## Exercise details:
Go through the entries below and copy each line that holds the word "NAND".

## Available data:
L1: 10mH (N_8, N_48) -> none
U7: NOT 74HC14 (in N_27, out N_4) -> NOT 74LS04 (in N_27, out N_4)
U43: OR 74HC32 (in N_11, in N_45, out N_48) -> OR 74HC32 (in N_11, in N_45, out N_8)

==

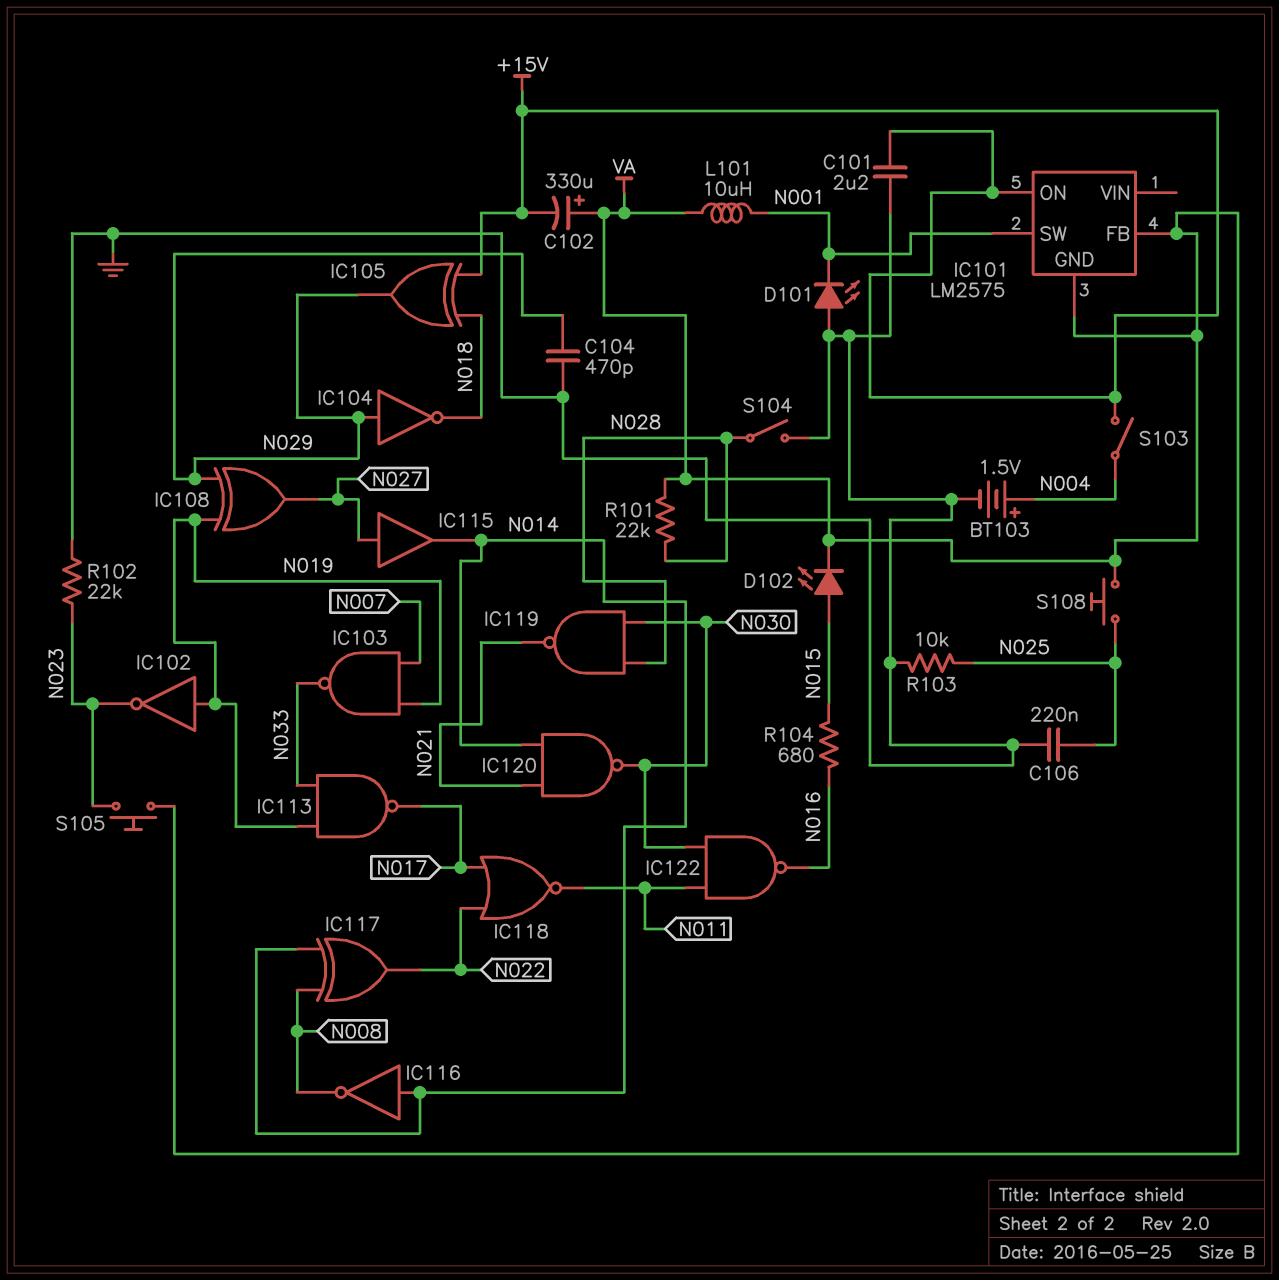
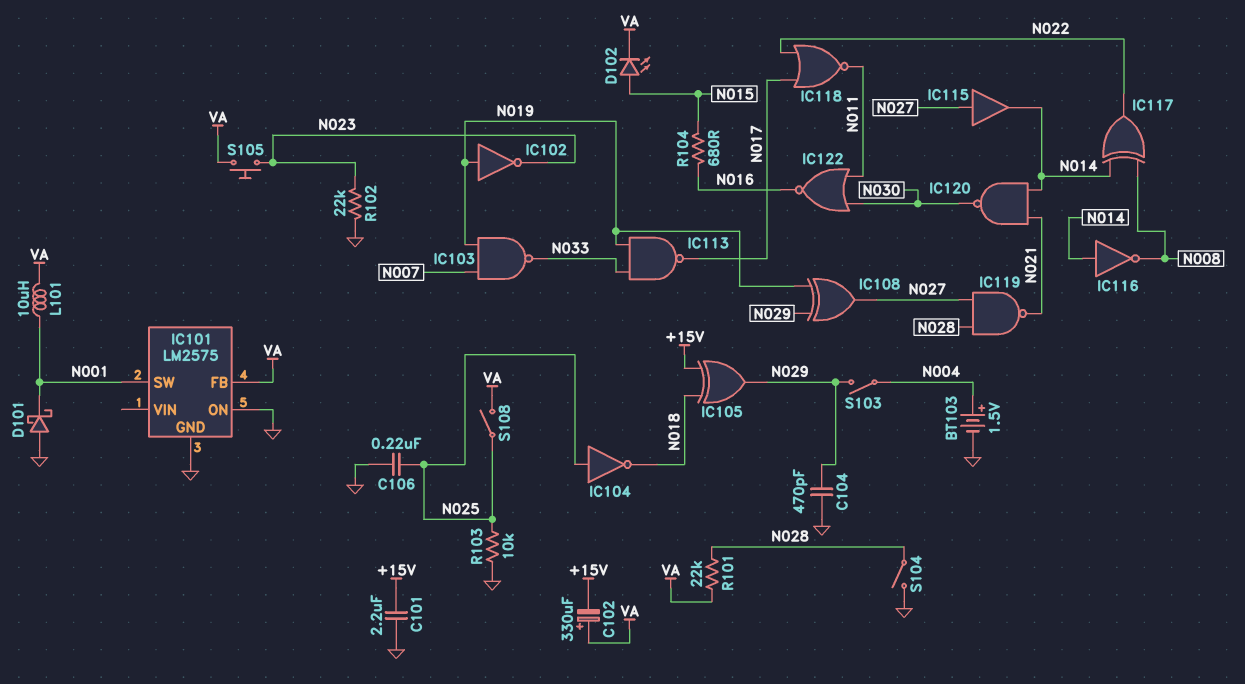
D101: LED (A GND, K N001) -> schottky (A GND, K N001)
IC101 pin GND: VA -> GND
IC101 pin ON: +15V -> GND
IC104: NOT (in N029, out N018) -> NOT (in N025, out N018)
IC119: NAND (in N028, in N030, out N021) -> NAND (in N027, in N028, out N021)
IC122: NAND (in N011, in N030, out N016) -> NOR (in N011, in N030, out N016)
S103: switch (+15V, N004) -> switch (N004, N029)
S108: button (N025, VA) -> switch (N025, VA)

## Task result:
IC119: NAND (in N028, in N030, out N021) -> NAND (in N027, in N028, out N021)
IC122: NAND (in N011, in N030, out N016) -> NOR (in N011, in N030, out N016)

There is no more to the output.